◆ What you have to do: Below are records to reproduce in full; copy them exactly but keep the pictures out.

************

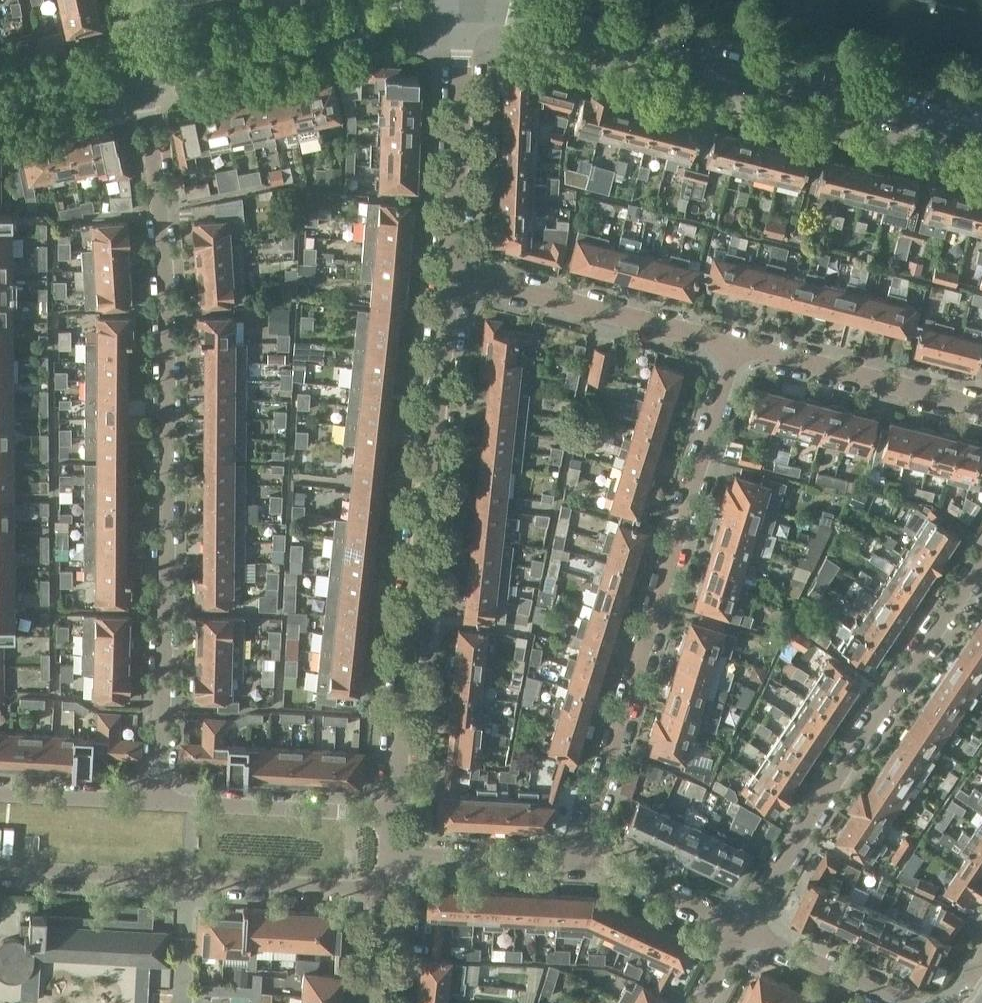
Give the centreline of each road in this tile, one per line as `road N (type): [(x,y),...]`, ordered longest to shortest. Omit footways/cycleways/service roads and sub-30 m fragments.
road 1 (residential): [(163,801),(158,212),(141,67)]
road 2 (residential): [(391,817),(450,276)]
road 3 (residential): [(584,861),(738,347)]
road 4 (residential): [(465,6),(981,134)]
road 5 (residential): [(747,926),(981,556)]
road 6 (residential): [(0,879),(383,897)]
road 7 (residential): [(141,67),(465,6)]
road 8 (residential): [(738,347),(450,276)]
road 9 (residential): [(450,276),(465,6)]
road 10 (residential): [(981,407),(738,347)]
road 11 (residential): [(391,817),(163,801)]
road 12 (residential): [(584,861),(388,853)]
road 13 (residential): [(907,1002),(747,926)]
road 14 (residential): [(747,926),(584,861)]
road 15 (residential): [(163,801),(0,800)]
road 16 (residential): [(0,94),(141,67)]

************

◆ Expected answer:
Give the centreline of each road in this tile, one per line as `road N (type): [(x,y),...]`, ordered longest to shortest. Omit footways/cycleways/service roads and sub-30 m fragments.
road 1 (residential): [(163,801),(158,212),(141,67)]
road 2 (residential): [(391,817),(450,276)]
road 3 (residential): [(584,861),(738,347)]
road 4 (residential): [(465,6),(981,134)]
road 5 (residential): [(747,926),(981,556)]
road 6 (residential): [(0,879),(383,897)]
road 7 (residential): [(141,67),(465,6)]
road 8 (residential): [(738,347),(450,276)]
road 9 (residential): [(450,276),(465,6)]
road 10 (residential): [(981,407),(738,347)]
road 11 (residential): [(391,817),(163,801)]
road 12 (residential): [(584,861),(388,853)]
road 13 (residential): [(907,1002),(747,926)]
road 14 (residential): [(747,926),(584,861)]
road 15 (residential): [(163,801),(0,800)]
road 16 (residential): [(0,94),(141,67)]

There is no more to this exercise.